EXERCISE GOAL: For the material below, return exactly the lines starting at the line containing "pink plate C5:D5" and ending at the line containing "black plate J7:J10", both ends included, and no others.

EXTRACTED INFORMATION:
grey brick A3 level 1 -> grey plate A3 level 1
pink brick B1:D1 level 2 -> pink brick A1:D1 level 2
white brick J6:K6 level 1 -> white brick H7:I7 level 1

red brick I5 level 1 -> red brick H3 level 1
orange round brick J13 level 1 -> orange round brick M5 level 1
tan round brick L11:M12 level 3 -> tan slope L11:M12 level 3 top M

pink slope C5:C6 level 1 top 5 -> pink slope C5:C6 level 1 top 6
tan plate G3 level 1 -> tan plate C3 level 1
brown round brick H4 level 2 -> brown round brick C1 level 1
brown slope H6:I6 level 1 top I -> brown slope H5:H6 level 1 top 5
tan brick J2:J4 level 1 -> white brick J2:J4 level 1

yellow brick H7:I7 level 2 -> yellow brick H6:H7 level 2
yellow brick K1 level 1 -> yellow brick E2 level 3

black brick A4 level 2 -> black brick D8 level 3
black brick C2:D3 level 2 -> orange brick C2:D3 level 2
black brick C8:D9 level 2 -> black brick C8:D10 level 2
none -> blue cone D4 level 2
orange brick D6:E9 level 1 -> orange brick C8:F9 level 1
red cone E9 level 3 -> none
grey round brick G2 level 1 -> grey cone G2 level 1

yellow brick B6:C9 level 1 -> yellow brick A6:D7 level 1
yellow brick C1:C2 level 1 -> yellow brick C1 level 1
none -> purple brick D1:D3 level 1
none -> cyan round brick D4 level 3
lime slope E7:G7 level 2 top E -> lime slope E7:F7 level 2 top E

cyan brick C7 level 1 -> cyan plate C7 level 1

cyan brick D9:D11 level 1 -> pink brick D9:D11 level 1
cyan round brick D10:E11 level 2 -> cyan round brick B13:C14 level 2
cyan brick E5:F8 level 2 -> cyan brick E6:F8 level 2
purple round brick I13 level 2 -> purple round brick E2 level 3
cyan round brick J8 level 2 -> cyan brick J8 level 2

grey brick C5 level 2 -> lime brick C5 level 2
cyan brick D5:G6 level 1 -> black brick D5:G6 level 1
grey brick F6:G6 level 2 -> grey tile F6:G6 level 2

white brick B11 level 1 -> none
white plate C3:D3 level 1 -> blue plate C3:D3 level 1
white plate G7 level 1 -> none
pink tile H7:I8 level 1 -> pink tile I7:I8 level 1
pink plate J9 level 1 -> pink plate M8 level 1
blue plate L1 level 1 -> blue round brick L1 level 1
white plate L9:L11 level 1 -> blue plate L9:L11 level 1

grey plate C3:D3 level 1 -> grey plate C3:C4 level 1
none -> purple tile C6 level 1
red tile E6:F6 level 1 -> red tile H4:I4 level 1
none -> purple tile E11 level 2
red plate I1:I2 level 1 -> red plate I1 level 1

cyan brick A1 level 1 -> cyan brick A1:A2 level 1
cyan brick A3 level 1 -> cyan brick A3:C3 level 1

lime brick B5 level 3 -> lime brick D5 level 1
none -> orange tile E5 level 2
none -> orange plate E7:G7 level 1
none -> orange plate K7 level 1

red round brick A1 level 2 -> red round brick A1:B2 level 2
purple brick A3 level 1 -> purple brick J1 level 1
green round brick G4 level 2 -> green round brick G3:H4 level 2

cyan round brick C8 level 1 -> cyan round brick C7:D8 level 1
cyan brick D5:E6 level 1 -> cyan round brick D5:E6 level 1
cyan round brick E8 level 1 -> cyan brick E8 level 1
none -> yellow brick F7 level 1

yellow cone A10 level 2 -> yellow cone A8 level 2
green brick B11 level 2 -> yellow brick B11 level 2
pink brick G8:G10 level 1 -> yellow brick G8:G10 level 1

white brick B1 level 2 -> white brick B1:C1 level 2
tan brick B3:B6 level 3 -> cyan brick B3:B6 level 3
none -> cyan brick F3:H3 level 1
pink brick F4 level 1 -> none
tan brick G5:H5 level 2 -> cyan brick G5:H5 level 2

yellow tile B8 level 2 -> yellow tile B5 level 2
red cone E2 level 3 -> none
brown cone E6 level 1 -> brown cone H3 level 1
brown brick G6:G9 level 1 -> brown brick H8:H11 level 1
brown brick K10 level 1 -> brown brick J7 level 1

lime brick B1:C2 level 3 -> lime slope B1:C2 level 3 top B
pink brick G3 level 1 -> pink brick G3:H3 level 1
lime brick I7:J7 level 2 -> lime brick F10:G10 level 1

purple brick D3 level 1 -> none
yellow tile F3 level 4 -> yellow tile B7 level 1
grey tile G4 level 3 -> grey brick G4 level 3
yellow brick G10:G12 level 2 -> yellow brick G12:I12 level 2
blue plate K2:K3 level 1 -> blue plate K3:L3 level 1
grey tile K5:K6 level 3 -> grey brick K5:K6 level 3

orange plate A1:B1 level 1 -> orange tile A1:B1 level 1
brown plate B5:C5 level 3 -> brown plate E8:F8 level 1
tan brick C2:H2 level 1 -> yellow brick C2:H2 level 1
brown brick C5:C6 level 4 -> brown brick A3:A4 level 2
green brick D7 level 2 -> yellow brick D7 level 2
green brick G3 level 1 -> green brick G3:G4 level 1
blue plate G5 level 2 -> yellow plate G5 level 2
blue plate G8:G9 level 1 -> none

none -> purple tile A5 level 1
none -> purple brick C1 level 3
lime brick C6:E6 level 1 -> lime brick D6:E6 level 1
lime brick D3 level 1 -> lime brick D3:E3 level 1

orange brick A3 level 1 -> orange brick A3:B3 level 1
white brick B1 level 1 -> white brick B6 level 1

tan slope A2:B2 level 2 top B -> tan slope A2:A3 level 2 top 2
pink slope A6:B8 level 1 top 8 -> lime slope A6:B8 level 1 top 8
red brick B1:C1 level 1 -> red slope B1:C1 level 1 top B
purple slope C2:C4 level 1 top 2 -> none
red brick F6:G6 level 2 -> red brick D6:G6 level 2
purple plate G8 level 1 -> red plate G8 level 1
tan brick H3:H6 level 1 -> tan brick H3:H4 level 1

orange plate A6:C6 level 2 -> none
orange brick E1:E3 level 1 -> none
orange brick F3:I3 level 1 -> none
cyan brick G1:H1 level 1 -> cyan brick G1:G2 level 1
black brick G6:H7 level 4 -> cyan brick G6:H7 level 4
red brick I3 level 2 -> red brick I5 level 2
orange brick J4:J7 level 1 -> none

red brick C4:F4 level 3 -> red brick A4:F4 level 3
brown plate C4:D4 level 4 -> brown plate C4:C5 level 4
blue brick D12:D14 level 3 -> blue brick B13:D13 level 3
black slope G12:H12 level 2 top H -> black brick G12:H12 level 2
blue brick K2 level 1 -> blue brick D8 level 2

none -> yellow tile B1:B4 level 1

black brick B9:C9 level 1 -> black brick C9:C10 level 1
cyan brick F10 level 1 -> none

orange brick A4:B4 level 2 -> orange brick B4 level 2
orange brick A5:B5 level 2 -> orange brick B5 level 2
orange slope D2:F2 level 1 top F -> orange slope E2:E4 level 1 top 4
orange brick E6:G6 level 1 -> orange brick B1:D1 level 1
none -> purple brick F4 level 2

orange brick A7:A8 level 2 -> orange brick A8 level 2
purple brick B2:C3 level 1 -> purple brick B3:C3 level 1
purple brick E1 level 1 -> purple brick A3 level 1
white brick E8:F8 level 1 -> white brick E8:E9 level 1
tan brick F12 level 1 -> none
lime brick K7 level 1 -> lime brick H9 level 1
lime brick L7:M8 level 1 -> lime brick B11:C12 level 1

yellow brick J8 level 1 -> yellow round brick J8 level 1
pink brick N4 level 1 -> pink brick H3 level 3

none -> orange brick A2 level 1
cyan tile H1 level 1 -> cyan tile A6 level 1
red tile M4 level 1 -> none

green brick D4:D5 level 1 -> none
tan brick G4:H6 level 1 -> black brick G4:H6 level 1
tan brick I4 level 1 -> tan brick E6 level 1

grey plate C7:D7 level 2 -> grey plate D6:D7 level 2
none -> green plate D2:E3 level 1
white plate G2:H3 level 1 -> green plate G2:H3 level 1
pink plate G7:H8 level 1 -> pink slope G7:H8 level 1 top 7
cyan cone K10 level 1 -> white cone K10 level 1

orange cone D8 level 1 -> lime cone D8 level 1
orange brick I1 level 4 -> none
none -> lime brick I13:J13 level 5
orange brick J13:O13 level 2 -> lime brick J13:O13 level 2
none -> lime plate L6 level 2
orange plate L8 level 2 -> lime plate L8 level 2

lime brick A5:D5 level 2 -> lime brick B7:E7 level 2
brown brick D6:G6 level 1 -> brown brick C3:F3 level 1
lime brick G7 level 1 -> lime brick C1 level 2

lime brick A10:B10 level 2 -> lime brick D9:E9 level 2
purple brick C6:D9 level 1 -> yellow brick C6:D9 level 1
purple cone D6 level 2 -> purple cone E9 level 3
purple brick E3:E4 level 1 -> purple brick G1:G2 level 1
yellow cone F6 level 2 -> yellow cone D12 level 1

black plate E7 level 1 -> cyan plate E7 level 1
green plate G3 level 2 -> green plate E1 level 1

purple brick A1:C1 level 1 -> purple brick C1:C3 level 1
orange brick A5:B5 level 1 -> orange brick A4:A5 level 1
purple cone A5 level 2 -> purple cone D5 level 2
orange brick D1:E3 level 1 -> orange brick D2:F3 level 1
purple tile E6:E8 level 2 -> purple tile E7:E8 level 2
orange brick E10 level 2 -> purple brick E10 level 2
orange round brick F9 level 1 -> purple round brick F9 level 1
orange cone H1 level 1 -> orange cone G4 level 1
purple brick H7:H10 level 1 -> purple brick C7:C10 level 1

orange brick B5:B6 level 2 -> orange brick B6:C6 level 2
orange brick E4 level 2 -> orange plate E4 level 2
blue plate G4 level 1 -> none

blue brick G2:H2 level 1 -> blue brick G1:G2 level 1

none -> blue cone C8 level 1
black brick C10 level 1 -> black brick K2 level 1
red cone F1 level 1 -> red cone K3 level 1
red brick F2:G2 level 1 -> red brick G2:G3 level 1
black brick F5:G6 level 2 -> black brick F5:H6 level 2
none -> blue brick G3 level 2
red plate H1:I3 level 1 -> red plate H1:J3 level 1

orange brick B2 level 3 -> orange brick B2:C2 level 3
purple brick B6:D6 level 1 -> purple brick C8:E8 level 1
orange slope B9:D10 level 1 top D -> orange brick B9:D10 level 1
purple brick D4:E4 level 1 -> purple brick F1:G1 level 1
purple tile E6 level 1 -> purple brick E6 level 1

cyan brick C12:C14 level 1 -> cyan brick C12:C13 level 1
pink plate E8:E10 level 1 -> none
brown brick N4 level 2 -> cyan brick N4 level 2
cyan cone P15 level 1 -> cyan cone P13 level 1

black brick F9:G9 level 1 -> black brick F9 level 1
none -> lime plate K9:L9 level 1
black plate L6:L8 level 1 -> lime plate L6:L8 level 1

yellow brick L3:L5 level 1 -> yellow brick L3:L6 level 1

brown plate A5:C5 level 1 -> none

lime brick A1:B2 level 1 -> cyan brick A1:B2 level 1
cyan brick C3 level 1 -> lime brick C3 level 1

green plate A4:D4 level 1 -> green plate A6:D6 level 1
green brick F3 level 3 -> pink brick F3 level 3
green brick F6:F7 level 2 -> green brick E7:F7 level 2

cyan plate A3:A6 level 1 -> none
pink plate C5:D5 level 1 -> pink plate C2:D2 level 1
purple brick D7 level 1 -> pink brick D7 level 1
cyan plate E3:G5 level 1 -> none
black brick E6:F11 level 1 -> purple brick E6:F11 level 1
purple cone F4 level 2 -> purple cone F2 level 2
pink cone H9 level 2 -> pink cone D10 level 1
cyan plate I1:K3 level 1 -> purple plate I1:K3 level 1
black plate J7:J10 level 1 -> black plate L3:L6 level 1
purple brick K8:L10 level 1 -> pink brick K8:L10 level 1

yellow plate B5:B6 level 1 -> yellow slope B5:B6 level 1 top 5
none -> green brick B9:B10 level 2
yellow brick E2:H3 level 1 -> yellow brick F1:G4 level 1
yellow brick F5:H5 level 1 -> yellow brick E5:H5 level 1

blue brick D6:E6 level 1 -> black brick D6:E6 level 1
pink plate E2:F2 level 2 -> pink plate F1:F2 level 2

SOLUTION FOR THIS PROBLEM:
pink plate C5:D5 level 1 -> pink plate C2:D2 level 1
purple brick D7 level 1 -> pink brick D7 level 1
cyan plate E3:G5 level 1 -> none
black brick E6:F11 level 1 -> purple brick E6:F11 level 1
purple cone F4 level 2 -> purple cone F2 level 2
pink cone H9 level 2 -> pink cone D10 level 1
cyan plate I1:K3 level 1 -> purple plate I1:K3 level 1
black plate J7:J10 level 1 -> black plate L3:L6 level 1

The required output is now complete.